▶ **Information provided**
# # # # # # #
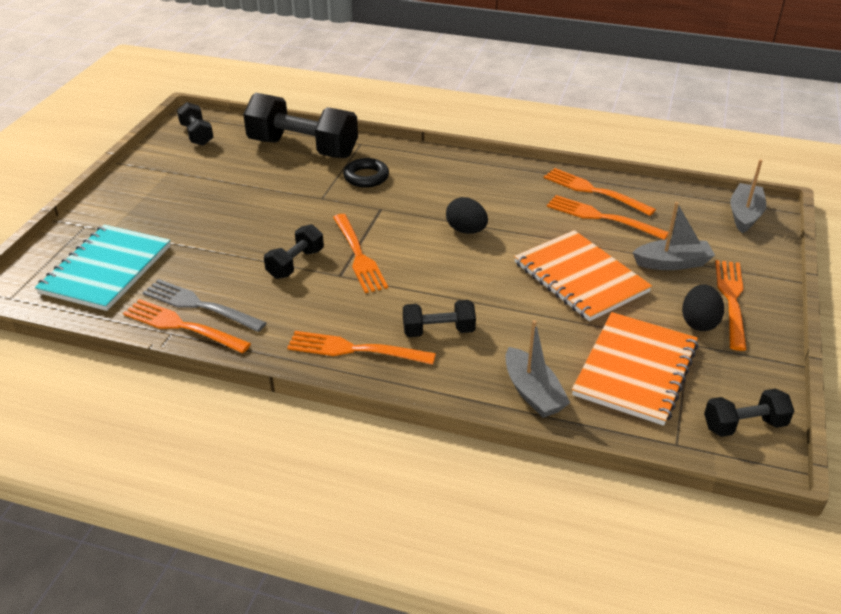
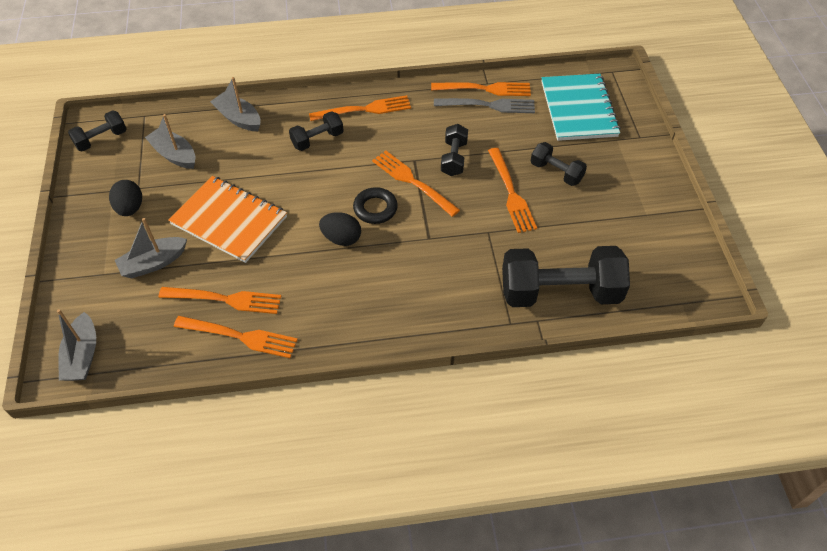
camera: 155 degrees right, 15 degrees up
(197, 135) = (678, 272): black dumbbell -> black dumbbell (556, 172)
(366, 177) = (469, 273): black ring -> black ring (375, 208)
(635, 369) = (174, 155): orange notebook -> grey boat
(731, 300) = (103, 239): orange fork -> orange fork (511, 193)

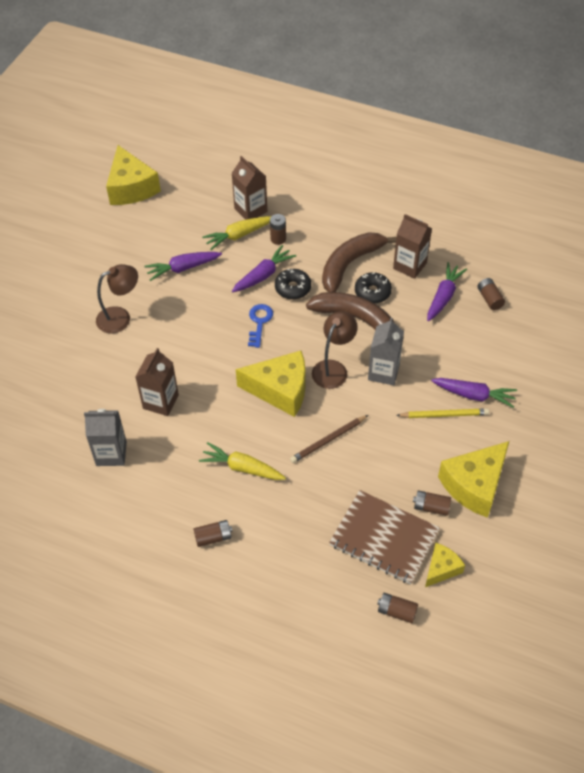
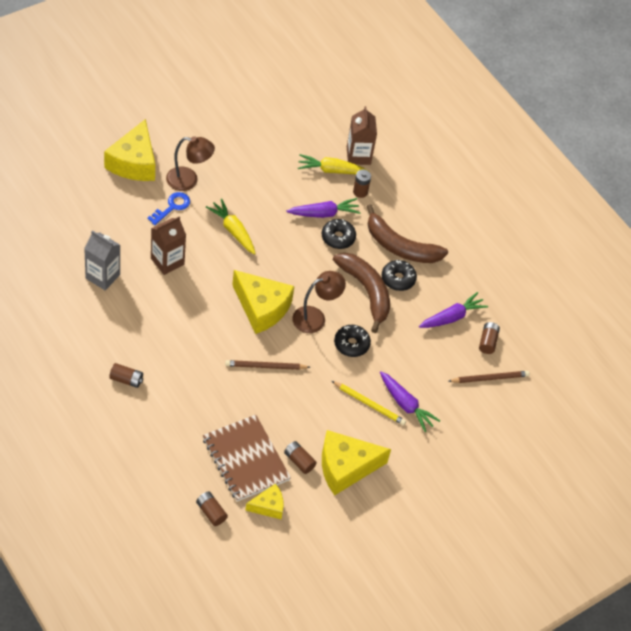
camera: 25 degrees right, 0 degrees up
(131, 188) = (279, 81): yellow cheese -> yellow cheese (134, 163)
(183, 268) = (266, 170): purple carrot -> none
(242, 468) = (186, 345): yellow carrot -> yellow carrot (233, 231)
(259, 322) = (289, 248): blue key -> blue key (172, 207)
(350, 264) = (400, 246): brown banana -> brown banana turned 135 degrees counterclockwise
(383, 372) = (351, 344): grey carton -> black donut
(409, 266) = (447, 276): brown carton -> none
(518, 328) = (490, 378): none -> brown pencil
# # # # # # #
▶ **What you have to do**
Print out all the material word for word but exclude any images.

▶ **Written response**
camera: 155 degrees right, 15 degrees up
(197, 135) = (678, 272): black dumbbell -> black dumbbell (556, 172)
(366, 177) = (469, 273): black ring -> black ring (375, 208)
(635, 369) = (174, 155): orange notebook -> grey boat
(731, 300) = (103, 239): orange fork -> orange fork (511, 193)

camera: 25 degrees right, 0 degrees up
(131, 188) = (279, 81): yellow cheese -> yellow cheese (134, 163)
(183, 268) = (266, 170): purple carrot -> none
(242, 468) = (186, 345): yellow carrot -> yellow carrot (233, 231)
(259, 322) = (289, 248): blue key -> blue key (172, 207)
(350, 264) = (400, 246): brown banana -> brown banana turned 135 degrees counterclockwise
(383, 372) = (351, 344): grey carton -> black donut
(409, 266) = (447, 276): brown carton -> none
(518, 328) = (490, 378): none -> brown pencil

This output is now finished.